─── Material provided ───

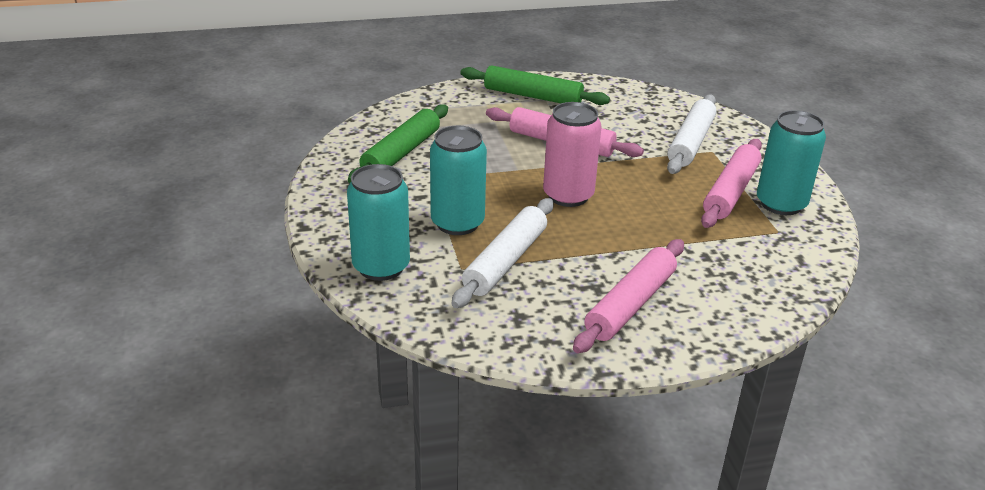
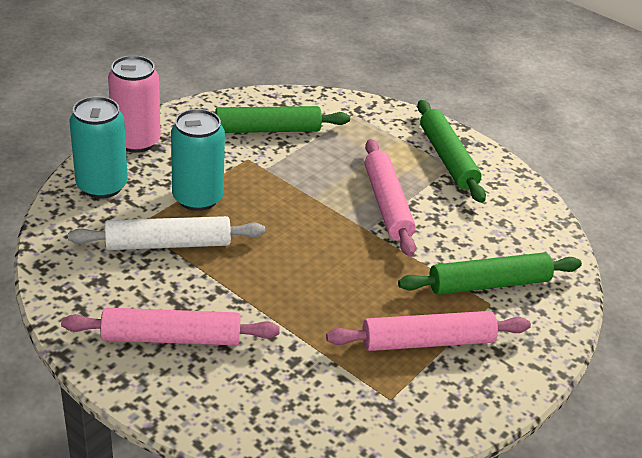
camera: 50 degrees right, 5 degrees up
(568, 195) = (303, 240): pink can -> pink can (136, 141)
(690, 143) = (488, 283): white rolling pin -> green rolling pin
(781, 204) = (445, 385): turquoise can -> none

───

◆ **Work required**
Retype the line containing "(690, 143) = (488, 283): white" and each line after it through the end of the listing, exactly, leaving out everything else.

◆ **Reply**
(690, 143) = (488, 283): white rolling pin -> green rolling pin
(781, 204) = (445, 385): turquoise can -> none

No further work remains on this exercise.